*EXERCISE OBJECTIVE*.
Output each record below exactly, and include all of them.

*DATA TO PROCESS*.
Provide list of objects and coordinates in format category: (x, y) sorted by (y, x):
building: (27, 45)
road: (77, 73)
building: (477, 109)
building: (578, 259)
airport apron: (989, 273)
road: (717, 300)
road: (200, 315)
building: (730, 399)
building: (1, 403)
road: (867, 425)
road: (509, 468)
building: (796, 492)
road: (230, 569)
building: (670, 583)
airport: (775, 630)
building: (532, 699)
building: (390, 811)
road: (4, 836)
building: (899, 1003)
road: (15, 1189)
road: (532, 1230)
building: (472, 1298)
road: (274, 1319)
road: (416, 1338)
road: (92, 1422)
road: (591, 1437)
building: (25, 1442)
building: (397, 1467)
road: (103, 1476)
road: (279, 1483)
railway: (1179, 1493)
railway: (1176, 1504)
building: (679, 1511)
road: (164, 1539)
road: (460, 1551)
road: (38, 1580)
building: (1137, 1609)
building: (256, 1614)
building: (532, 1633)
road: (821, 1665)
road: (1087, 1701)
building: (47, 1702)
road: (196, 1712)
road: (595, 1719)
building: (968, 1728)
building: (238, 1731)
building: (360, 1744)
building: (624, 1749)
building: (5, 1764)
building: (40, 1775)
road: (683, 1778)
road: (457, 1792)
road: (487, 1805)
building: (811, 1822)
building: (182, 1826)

*ANSWER FOR THE TASK*.
Provide list of objects and coordinates in format category: (x, y) sorted by (y, x):
building: (27, 45)
road: (77, 73)
building: (477, 109)
building: (578, 259)
airport apron: (989, 273)
road: (717, 300)
road: (200, 315)
building: (730, 399)
building: (1, 403)
road: (867, 425)
road: (509, 468)
building: (796, 492)
road: (230, 569)
building: (670, 583)
airport: (775, 630)
building: (532, 699)
building: (390, 811)
road: (4, 836)
building: (899, 1003)
road: (15, 1189)
road: (532, 1230)
building: (472, 1298)
road: (274, 1319)
road: (416, 1338)
road: (92, 1422)
road: (591, 1437)
building: (25, 1442)
building: (397, 1467)
road: (103, 1476)
road: (279, 1483)
railway: (1179, 1493)
railway: (1176, 1504)
building: (679, 1511)
road: (164, 1539)
road: (460, 1551)
road: (38, 1580)
building: (1137, 1609)
building: (256, 1614)
building: (532, 1633)
road: (821, 1665)
road: (1087, 1701)
building: (47, 1702)
road: (196, 1712)
road: (595, 1719)
building: (968, 1728)
building: (238, 1731)
building: (360, 1744)
building: (624, 1749)
building: (5, 1764)
building: (40, 1775)
road: (683, 1778)
road: (457, 1792)
road: (487, 1805)
building: (811, 1822)
building: (182, 1826)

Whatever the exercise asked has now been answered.